─── Data for analysis ───
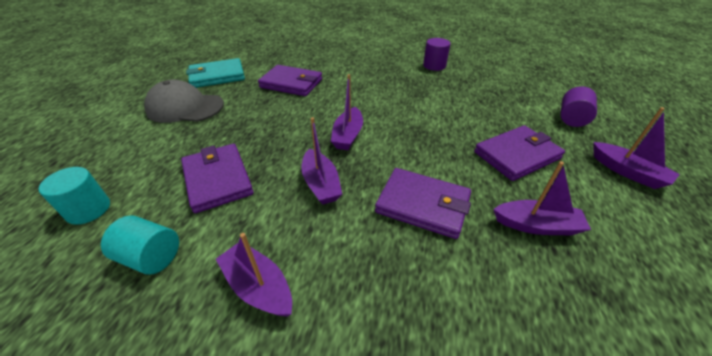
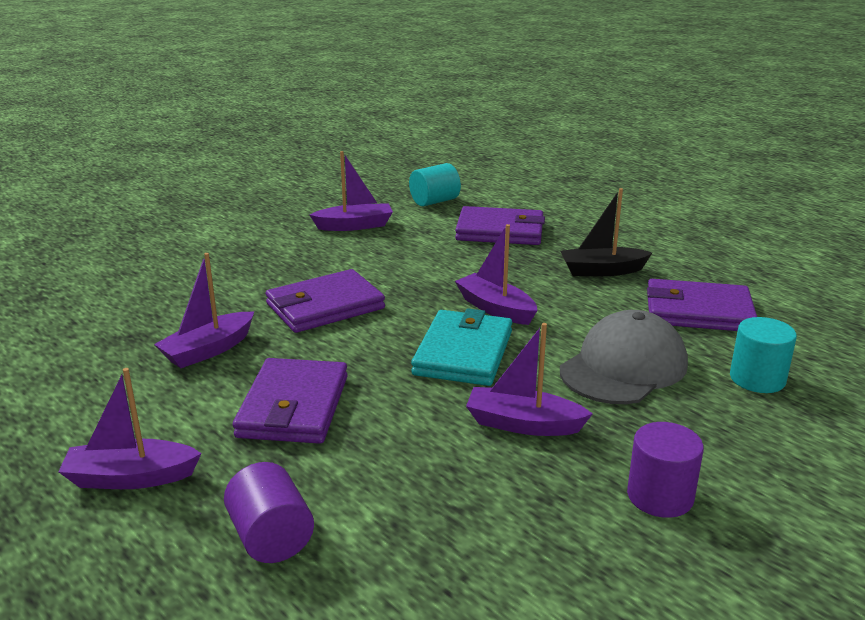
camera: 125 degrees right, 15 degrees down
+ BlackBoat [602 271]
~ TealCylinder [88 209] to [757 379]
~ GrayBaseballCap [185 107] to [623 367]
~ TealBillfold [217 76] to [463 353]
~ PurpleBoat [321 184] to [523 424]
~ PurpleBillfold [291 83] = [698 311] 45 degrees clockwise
───
Nothing but the records, restated word for word and stripped of images, belongs in the answer.

camera: 125 degrees right, 15 degrees down
+ BlackBoat [602 271]
~ TealCylinder [88 209] to [757 379]
~ GrayBaseballCap [185 107] to [623 367]
~ TealBillfold [217 76] to [463 353]
~ PurpleBoat [321 184] to [523 424]
~ PurpleBillfold [291 83] = [698 311] 45 degrees clockwise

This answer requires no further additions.